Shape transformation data
___
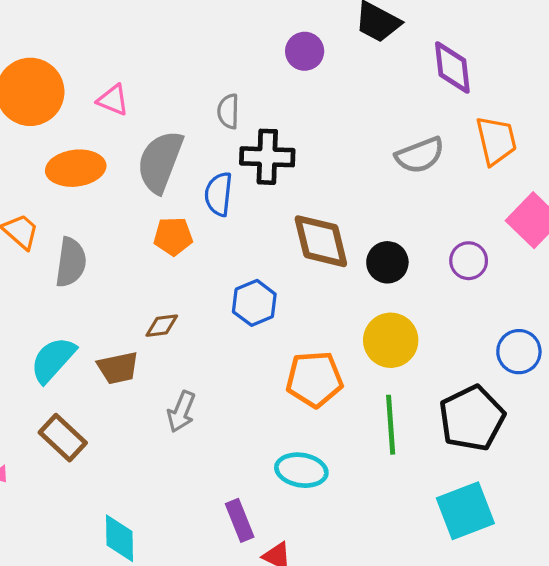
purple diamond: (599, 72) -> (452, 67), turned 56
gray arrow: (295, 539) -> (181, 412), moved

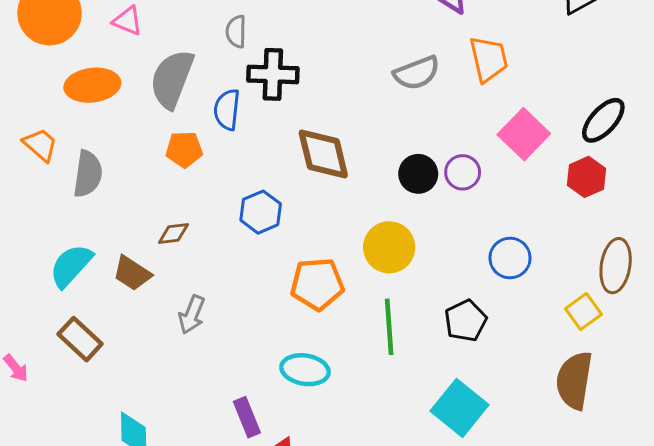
black circle: (387, 262) -> (418, 174), moved
brown trapezoid: (118, 368) -> (132, 273), turned 45
black pentagon: (472, 418) -> (466, 321), size x0.7
cyan square: (465, 511) -> (460, 408), turned -30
___
Instruction »
The records above should be duplicated exactly, with none of their pictures kept.

Problem solution »
purple diamond: (599, 72) -> (452, 67), turned 56
gray arrow: (295, 539) -> (181, 412), moved

black circle: (387, 262) -> (418, 174), moved
brown trapezoid: (118, 368) -> (132, 273), turned 45
black pentagon: (472, 418) -> (466, 321), size x0.7
cyan square: (465, 511) -> (460, 408), turned -30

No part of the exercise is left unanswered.